Exercise: Output a faithful copy of the entries, every picture removed.

___

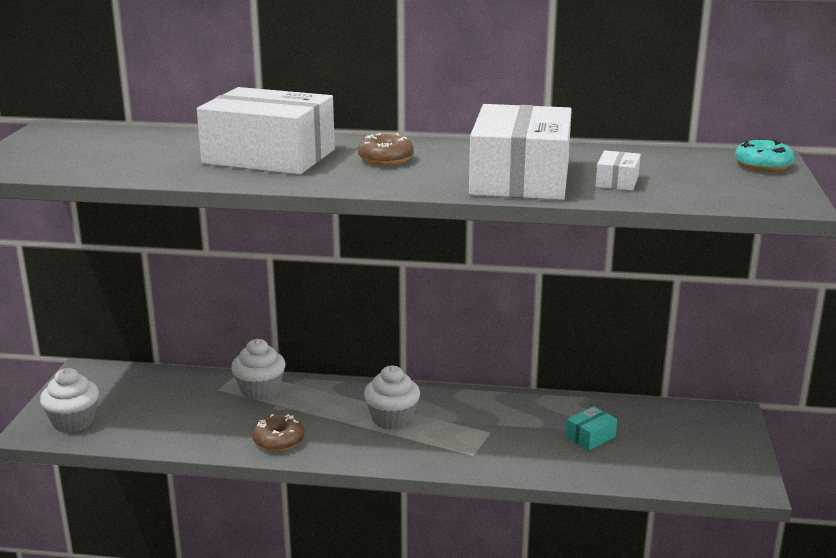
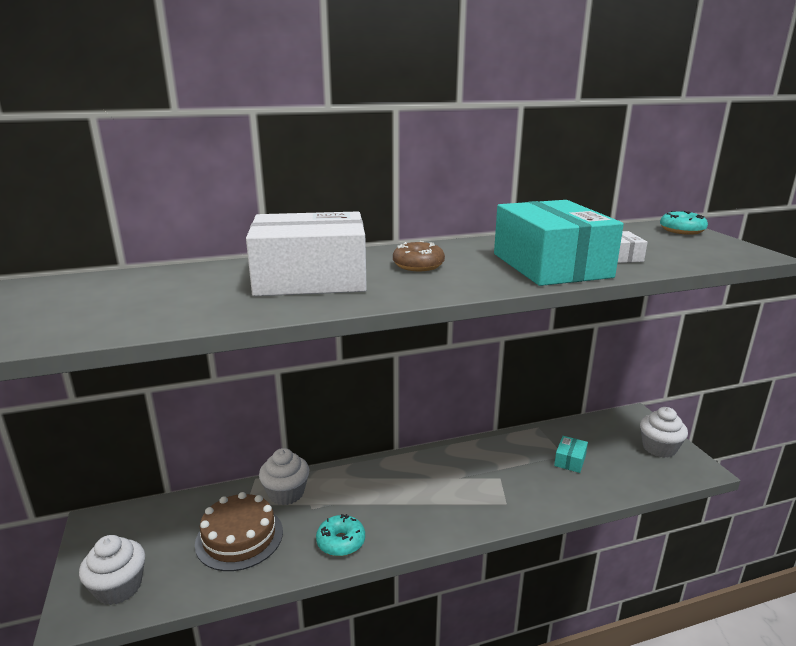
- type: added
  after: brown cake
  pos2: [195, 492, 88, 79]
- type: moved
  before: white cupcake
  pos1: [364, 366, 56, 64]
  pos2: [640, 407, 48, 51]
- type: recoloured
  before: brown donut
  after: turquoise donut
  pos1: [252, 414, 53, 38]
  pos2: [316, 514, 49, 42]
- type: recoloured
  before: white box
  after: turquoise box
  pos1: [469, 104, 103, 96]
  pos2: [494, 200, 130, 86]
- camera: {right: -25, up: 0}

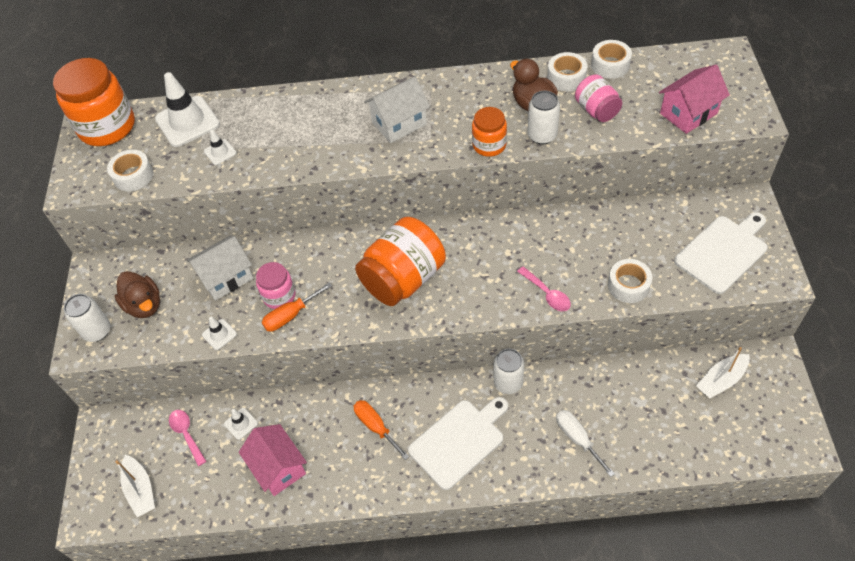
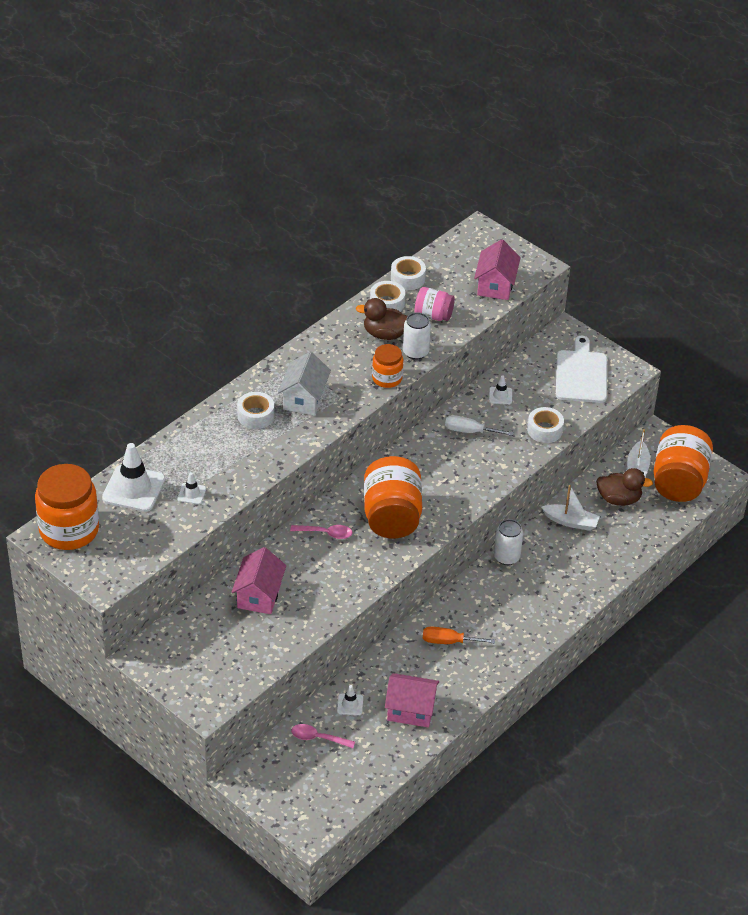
- type: removed
  before: white can
  pos1: [64, 294, 47, 48]
- type: removed
  before: pink jar
  pos1: [256, 262, 40, 47]
- type: removed
  before: orange screwdriver
  pos1: [262, 282, 70, 49]
- type: removed
  before: white cutting board
  pos1: [408, 397, 100, 93]
- type: added
  after: orange jar
  pos2: [654, 425, 59, 77]
- type: moved
  before: white tape
  pos1: [107, 150, 46, 42]
  pos2: [237, 392, 37, 37]
- type: moved
  before: brown duck
  pos1: [115, 271, 45, 47]
  pos2: [596, 468, 57, 38]
- type: moved
  before: white boat
  pos1: [115, 455, 40, 62]
  pos2: [541, 485, 59, 46]
- type: moved
  before: white traffic cone
  pos1: [202, 316, 35, 34]
  pos2: [489, 375, 23, 30]
- type: moved
  before: pink spoon
  pos1: [517, 267, 54, 44]
  pos2: [290, 525, 62, 14]
- type: moved
  before: white screwdriver
  pos1: [556, 410, 59, 67]
  pos2: [445, 415, 69, 21]
- type: recoloured
  before: white house
  after: pink house
  pos1: [187, 236, 66, 65]
  pos2: [232, 547, 54, 67]
- camera: {right: -50, up: -10}

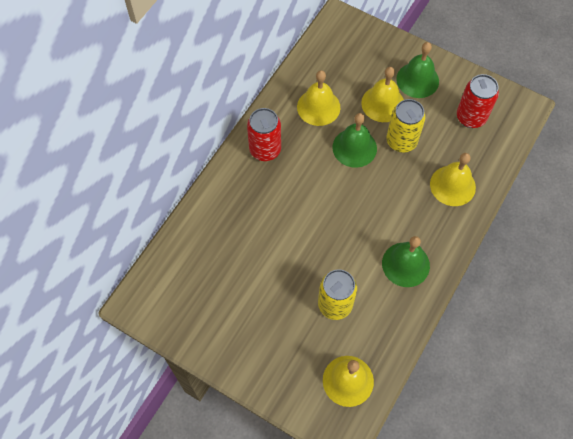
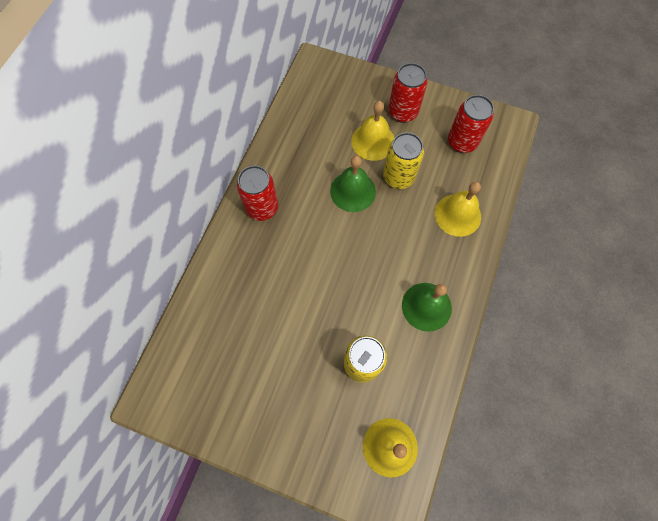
- type: removed
  before: yellow bell
  pos1: [297, 70, 43, 56]
- type: replaced
  before: green bell
  after: red can
  pos1: [396, 42, 43, 56]
  pos2: [389, 63, 39, 60]
- camera: {right: -10, up: 5}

___

Result of the task:
- type: added
  after: brown cake
  pos2: [195, 492, 88, 79]
- type: moved
  before: white cupcake
  pos1: [364, 366, 56, 64]
  pos2: [640, 407, 48, 51]
- type: recoloured
  before: brown donut
  after: turquoise donut
  pos1: [252, 414, 53, 38]
  pos2: [316, 514, 49, 42]
- type: recoloured
  before: white box
  after: turquoise box
  pos1: [469, 104, 103, 96]
  pos2: [494, 200, 130, 86]
- camera: {right: -25, up: 0}

- type: removed
  before: white can
  pos1: [64, 294, 47, 48]
- type: removed
  before: pink jar
  pos1: [256, 262, 40, 47]
- type: removed
  before: orange screwdriver
  pos1: [262, 282, 70, 49]
- type: removed
  before: white cutting board
  pos1: [408, 397, 100, 93]
- type: added
  after: orange jar
  pos2: [654, 425, 59, 77]
- type: moved
  before: white tape
  pos1: [107, 150, 46, 42]
  pos2: [237, 392, 37, 37]
- type: moved
  before: brown duck
  pos1: [115, 271, 45, 47]
  pos2: [596, 468, 57, 38]
- type: moved
  before: white boat
  pos1: [115, 455, 40, 62]
  pos2: [541, 485, 59, 46]
- type: moved
  before: white traffic cone
  pos1: [202, 316, 35, 34]
  pos2: [489, 375, 23, 30]
- type: moved
  before: pink spoon
  pos1: [517, 267, 54, 44]
  pos2: [290, 525, 62, 14]
- type: moved
  before: white screwdriver
  pos1: [556, 410, 59, 67]
  pos2: [445, 415, 69, 21]
- type: recoloured
  before: white house
  after: pink house
  pos1: [187, 236, 66, 65]
  pos2: [232, 547, 54, 67]
- camera: {right: -50, up: -10}

- type: removed
  before: yellow bell
  pos1: [297, 70, 43, 56]
- type: replaced
  before: green bell
  after: red can
  pos1: [396, 42, 43, 56]
  pos2: [389, 63, 39, 60]
- camera: {right: -10, up: 5}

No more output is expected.